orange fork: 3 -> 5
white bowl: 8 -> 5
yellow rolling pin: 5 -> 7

########

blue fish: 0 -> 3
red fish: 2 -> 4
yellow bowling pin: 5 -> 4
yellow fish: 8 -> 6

########

- _Aim of the exercise_
Count the lines in the records above that contain the word "yellow", and report only that number.

- _The answer_
3